* _Problem details_
Nothing but the text should be carried over: reproduce all the data exactly and leave out every image.

····················

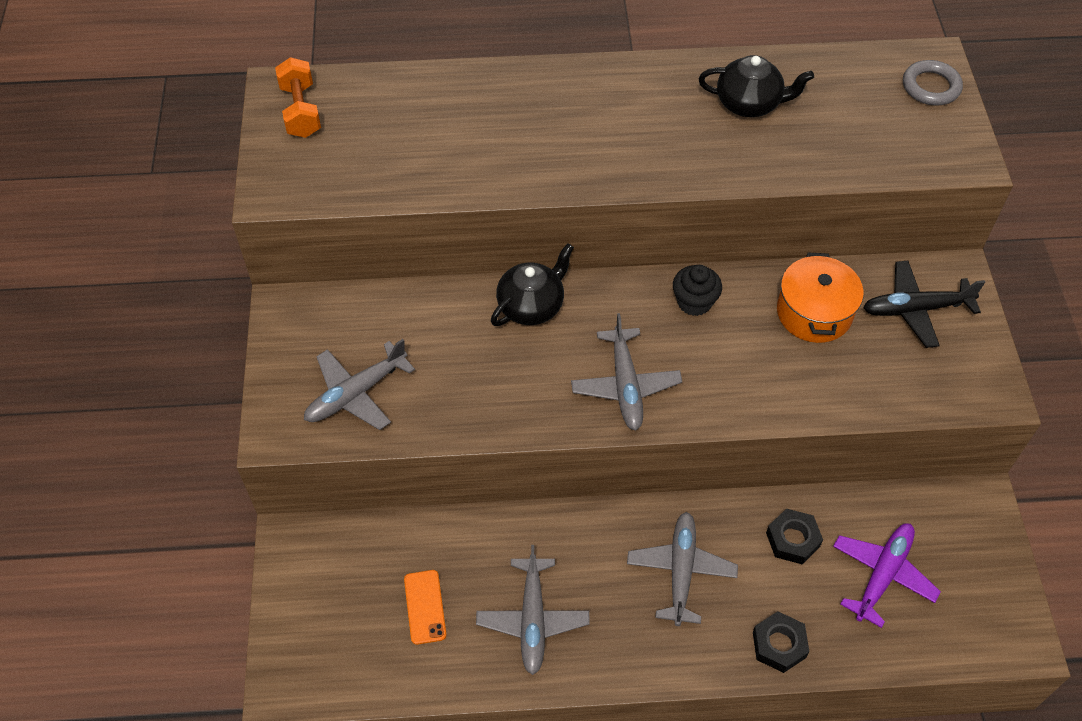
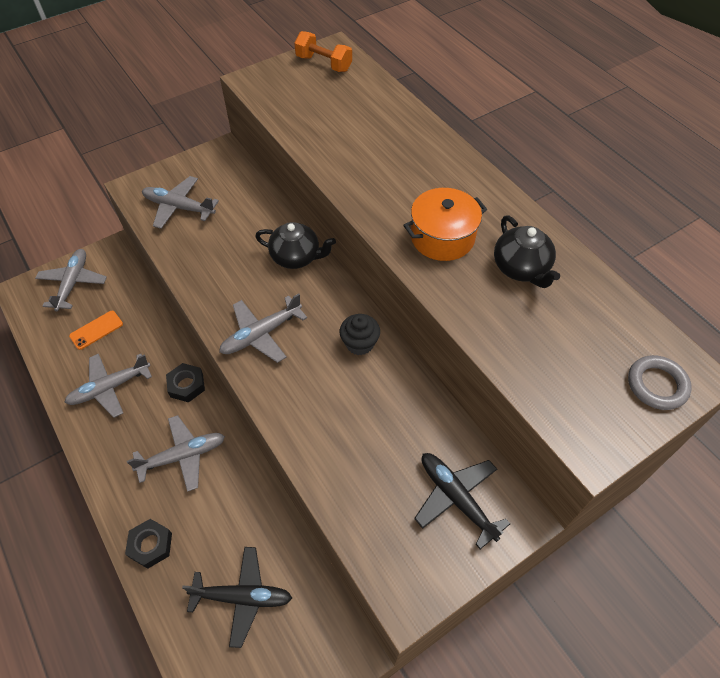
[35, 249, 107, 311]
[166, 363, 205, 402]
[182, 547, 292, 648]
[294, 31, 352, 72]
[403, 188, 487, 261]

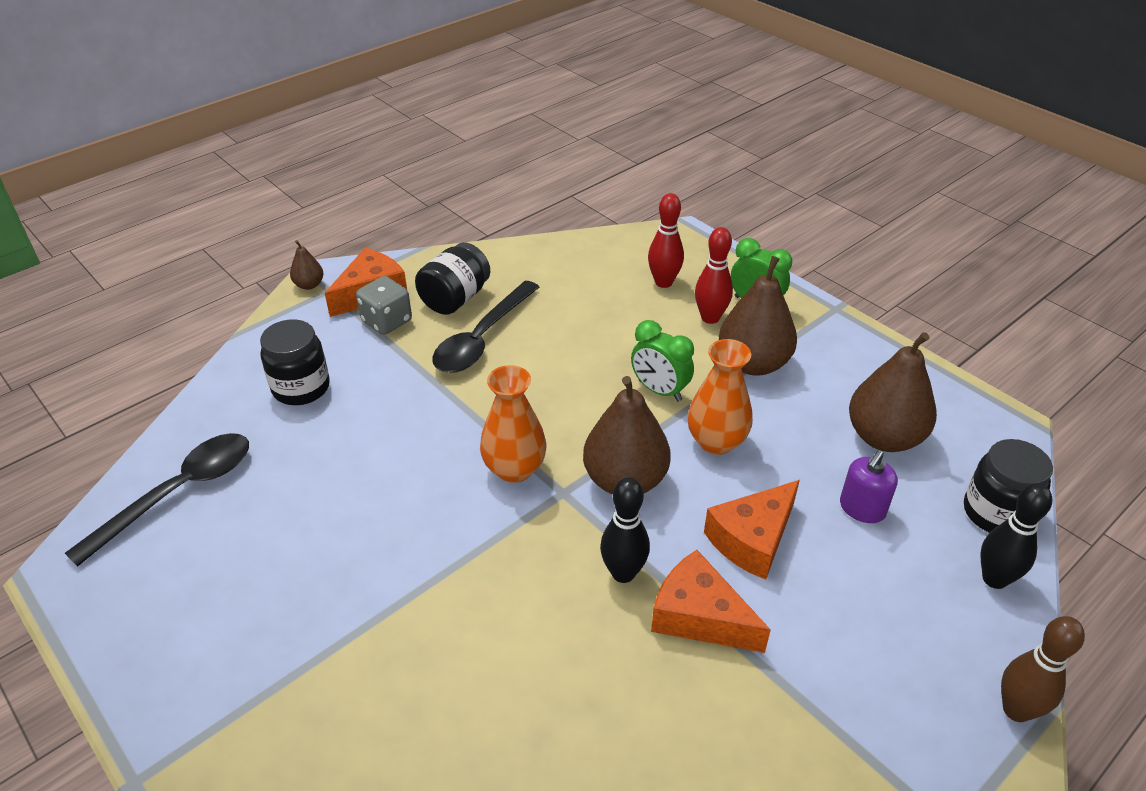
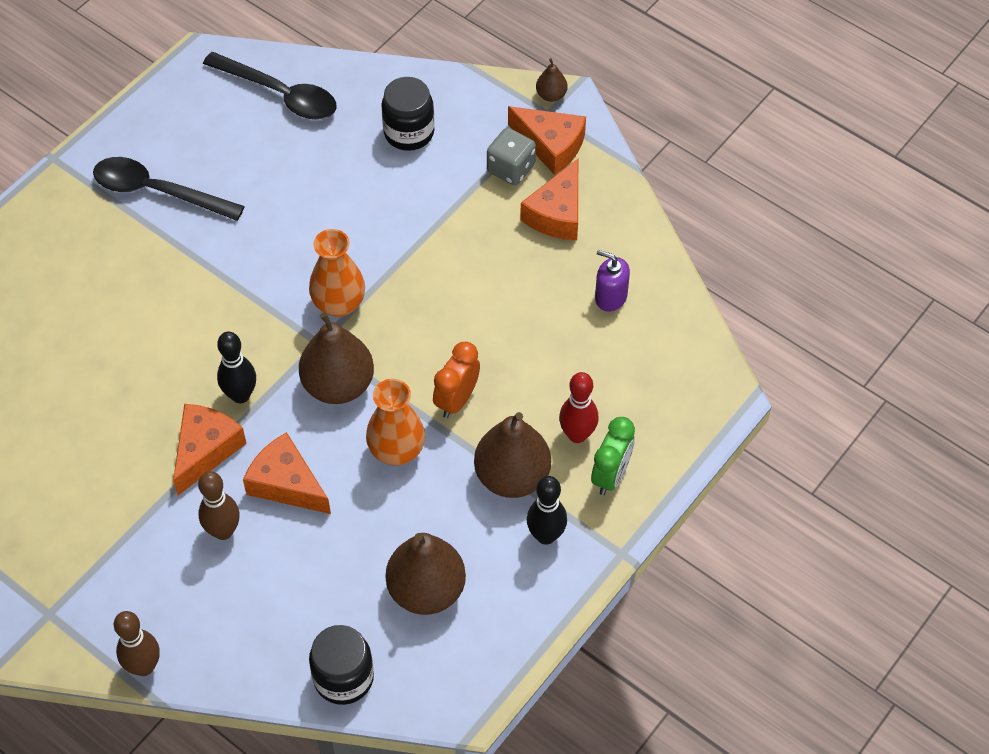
[93, 157, 245, 221]
[198, 471, 240, 540]
[433, 342, 480, 418]
[520, 159, 578, 241]
[527, 476, 567, 545]
[595, 250, 630, 312]
[648, 193, 684, 288] (first image)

····················

* _Answer to this task_
[35, 249, 107, 311]
[166, 363, 205, 402]
[182, 547, 292, 648]
[294, 31, 352, 72]
[403, 188, 487, 261]

[93, 157, 245, 221]
[198, 471, 240, 540]
[433, 342, 480, 418]
[520, 159, 578, 241]
[527, 476, 567, 545]
[595, 250, 630, 312]
[648, 193, 684, 288] (first image)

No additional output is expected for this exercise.